• [What this task involves]
Exact reproduction is required for all entries.

(Input data begins)

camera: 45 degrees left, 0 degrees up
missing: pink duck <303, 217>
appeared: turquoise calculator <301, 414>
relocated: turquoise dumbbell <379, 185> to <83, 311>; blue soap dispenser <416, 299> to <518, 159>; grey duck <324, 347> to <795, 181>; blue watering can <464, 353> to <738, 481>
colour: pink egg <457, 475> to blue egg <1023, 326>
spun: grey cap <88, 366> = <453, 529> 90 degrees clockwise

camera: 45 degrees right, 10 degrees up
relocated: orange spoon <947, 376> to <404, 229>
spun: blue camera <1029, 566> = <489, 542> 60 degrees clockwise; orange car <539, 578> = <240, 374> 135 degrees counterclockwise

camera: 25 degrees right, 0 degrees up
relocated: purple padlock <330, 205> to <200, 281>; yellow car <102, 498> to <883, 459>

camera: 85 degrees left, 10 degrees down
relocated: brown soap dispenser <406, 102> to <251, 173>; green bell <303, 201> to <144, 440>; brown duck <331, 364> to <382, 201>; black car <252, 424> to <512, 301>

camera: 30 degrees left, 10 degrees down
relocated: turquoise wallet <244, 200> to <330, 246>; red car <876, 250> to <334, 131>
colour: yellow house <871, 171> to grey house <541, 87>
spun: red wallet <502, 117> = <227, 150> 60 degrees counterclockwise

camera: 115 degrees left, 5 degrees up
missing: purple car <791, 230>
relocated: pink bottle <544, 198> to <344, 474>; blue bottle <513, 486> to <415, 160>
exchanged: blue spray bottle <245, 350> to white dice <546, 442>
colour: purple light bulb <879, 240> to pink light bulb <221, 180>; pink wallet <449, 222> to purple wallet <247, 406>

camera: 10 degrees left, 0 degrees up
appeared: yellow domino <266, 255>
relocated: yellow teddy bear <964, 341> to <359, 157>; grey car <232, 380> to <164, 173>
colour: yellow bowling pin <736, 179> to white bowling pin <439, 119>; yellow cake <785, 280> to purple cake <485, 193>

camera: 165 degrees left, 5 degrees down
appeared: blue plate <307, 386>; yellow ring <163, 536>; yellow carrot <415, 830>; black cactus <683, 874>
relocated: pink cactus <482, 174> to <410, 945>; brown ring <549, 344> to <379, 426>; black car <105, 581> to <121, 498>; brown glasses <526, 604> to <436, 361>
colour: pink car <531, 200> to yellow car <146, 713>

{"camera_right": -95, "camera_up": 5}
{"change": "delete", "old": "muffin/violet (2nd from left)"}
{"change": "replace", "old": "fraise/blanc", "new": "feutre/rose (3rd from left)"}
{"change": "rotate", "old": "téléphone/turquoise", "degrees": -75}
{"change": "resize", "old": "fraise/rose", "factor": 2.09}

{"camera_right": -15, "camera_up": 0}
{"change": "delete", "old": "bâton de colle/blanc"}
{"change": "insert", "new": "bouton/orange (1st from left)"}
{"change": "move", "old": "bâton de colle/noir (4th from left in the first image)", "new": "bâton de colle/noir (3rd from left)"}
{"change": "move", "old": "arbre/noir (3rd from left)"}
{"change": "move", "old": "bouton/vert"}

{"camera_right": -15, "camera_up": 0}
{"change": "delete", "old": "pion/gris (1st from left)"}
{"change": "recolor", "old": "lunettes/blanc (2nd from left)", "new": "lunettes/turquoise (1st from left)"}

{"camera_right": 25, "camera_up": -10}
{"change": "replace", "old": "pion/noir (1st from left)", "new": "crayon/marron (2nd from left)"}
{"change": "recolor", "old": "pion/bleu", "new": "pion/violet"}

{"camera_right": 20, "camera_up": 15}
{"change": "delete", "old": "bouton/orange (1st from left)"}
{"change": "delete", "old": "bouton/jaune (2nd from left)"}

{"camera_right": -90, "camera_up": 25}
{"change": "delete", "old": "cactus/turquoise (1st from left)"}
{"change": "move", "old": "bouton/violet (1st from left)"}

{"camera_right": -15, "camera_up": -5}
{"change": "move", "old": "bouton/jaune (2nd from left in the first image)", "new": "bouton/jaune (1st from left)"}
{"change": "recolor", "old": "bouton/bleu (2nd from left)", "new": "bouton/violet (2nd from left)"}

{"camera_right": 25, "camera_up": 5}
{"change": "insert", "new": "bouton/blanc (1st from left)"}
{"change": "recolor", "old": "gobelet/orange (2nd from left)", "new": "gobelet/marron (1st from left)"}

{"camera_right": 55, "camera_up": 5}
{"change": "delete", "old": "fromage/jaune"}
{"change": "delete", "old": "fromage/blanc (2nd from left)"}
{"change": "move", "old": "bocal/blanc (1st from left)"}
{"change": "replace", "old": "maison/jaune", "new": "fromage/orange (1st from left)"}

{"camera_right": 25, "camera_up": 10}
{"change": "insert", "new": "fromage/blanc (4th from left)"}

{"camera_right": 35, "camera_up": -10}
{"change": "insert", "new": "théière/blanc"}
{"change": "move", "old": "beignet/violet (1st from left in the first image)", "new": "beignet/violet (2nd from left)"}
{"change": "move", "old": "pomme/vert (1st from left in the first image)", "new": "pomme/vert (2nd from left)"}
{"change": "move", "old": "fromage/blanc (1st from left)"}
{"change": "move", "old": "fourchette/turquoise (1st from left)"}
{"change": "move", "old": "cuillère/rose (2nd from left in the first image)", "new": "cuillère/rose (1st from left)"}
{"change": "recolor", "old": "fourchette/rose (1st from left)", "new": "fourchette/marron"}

(Input data ends)

• [Reply]
camera: 45 degrees left, 0 degrees up
missing: pink duck <303, 217>
appeared: turquoise calculator <301, 414>
relocated: turquoise dumbbell <379, 185> to <83, 311>; blue soap dispenser <416, 299> to <518, 159>; grey duck <324, 347> to <795, 181>; blue watering can <464, 353> to <738, 481>
colour: pink egg <457, 475> to blue egg <1023, 326>
spun: grey cap <88, 366> = <453, 529> 90 degrees clockwise

camera: 45 degrees right, 10 degrees up
relocated: orange spoon <947, 376> to <404, 229>
spun: blue camera <1029, 566> = <489, 542> 60 degrees clockwise; orange car <539, 578> = <240, 374> 135 degrees counterclockwise

camera: 25 degrees right, 0 degrees up
relocated: purple padlock <330, 205> to <200, 281>; yellow car <102, 498> to <883, 459>

camera: 85 degrees left, 10 degrees down
relocated: brown soap dispenser <406, 102> to <251, 173>; green bell <303, 201> to <144, 440>; brown duck <331, 364> to <382, 201>; black car <252, 424> to <512, 301>

camera: 30 degrees left, 10 degrees down
relocated: turquoise wallet <244, 200> to <330, 246>; red car <876, 250> to <334, 131>
colour: yellow house <871, 171> to grey house <541, 87>
spun: red wallet <502, 117> = <227, 150> 60 degrees counterclockwise

camera: 115 degrees left, 5 degrees up
missing: purple car <791, 230>
relocated: pink bottle <544, 198> to <344, 474>; blue bottle <513, 486> to <415, 160>
exchanged: blue spray bottle <245, 350> to white dice <546, 442>
colour: purple light bulb <879, 240> to pink light bulb <221, 180>; pink wallet <449, 222> to purple wallet <247, 406>

camera: 10 degrees left, 0 degrees up
appeared: yellow domino <266, 255>
relocated: yellow teddy bear <964, 341> to <359, 157>; grey car <232, 380> to <164, 173>
colour: yellow bowling pin <736, 179> to white bowling pin <439, 119>; yellow cake <785, 280> to purple cake <485, 193>

camera: 165 degrees left, 5 degrees down
appeared: blue plate <307, 386>; yellow ring <163, 536>; yellow carrot <415, 830>; black cactus <683, 874>
relocated: pink cactus <482, 174> to <410, 945>; brown ring <549, 344> to <379, 426>; black car <105, 581> to <121, 498>; brown glasses <526, 604> to <436, 361>
colour: pink car <531, 200> to yellow car <146, 713>

{"camera_right": -95, "camera_up": 5}
{"change": "delete", "old": "muffin/violet (2nd from left)"}
{"change": "replace", "old": "fraise/blanc", "new": "feutre/rose (3rd from left)"}
{"change": "rotate", "old": "téléphone/turquoise", "degrees": -75}
{"change": "resize", "old": "fraise/rose", "factor": 2.09}

{"camera_right": -15, "camera_up": 0}
{"change": "delete", "old": "bâton de colle/blanc"}
{"change": "insert", "new": "bouton/orange (1st from left)"}
{"change": "move", "old": "bâton de colle/noir (4th from left in the first image)", "new": "bâton de colle/noir (3rd from left)"}
{"change": "move", "old": "arbre/noir (3rd from left)"}
{"change": "move", "old": "bouton/vert"}

{"camera_right": -15, "camera_up": 0}
{"change": "delete", "old": "pion/gris (1st from left)"}
{"change": "recolor", "old": "lunettes/blanc (2nd from left)", "new": "lunettes/turquoise (1st from left)"}

{"camera_right": 25, "camera_up": -10}
{"change": "replace", "old": "pion/noir (1st from left)", "new": "crayon/marron (2nd from left)"}
{"change": "recolor", "old": "pion/bleu", "new": "pion/violet"}

{"camera_right": 20, "camera_up": 15}
{"change": "delete", "old": "bouton/orange (1st from left)"}
{"change": "delete", "old": "bouton/jaune (2nd from left)"}

{"camera_right": -90, "camera_up": 25}
{"change": "delete", "old": "cactus/turquoise (1st from left)"}
{"change": "move", "old": "bouton/violet (1st from left)"}

{"camera_right": -15, "camera_up": -5}
{"change": "move", "old": "bouton/jaune (2nd from left in the first image)", "new": "bouton/jaune (1st from left)"}
{"change": "recolor", "old": "bouton/bleu (2nd from left)", "new": "bouton/violet (2nd from left)"}

{"camera_right": 25, "camera_up": 5}
{"change": "insert", "new": "bouton/blanc (1st from left)"}
{"change": "recolor", "old": "gobelet/orange (2nd from left)", "new": "gobelet/marron (1st from left)"}

{"camera_right": 55, "camera_up": 5}
{"change": "delete", "old": "fromage/jaune"}
{"change": "delete", "old": "fromage/blanc (2nd from left)"}
{"change": "move", "old": "bocal/blanc (1st from left)"}
{"change": "replace", "old": "maison/jaune", "new": "fromage/orange (1st from left)"}

{"camera_right": 25, "camera_up": 10}
{"change": "insert", "new": "fromage/blanc (4th from left)"}

{"camera_right": 35, "camera_up": -10}
{"change": "insert", "new": "théière/blanc"}
{"change": "move", "old": "beignet/violet (1st from left in the first image)", "new": "beignet/violet (2nd from left)"}
{"change": "move", "old": "pomme/vert (1st from left in the first image)", "new": "pomme/vert (2nd from left)"}
{"change": "move", "old": "fromage/blanc (1st from left)"}
{"change": "move", "old": "fourchette/turquoise (1st from left)"}
{"change": "move", "old": "cuillère/rose (2nd from left in the first image)", "new": "cuillère/rose (1st from left)"}
{"change": "recolor", "old": "fourchette/rose (1st from left)", "new": "fourchette/marron"}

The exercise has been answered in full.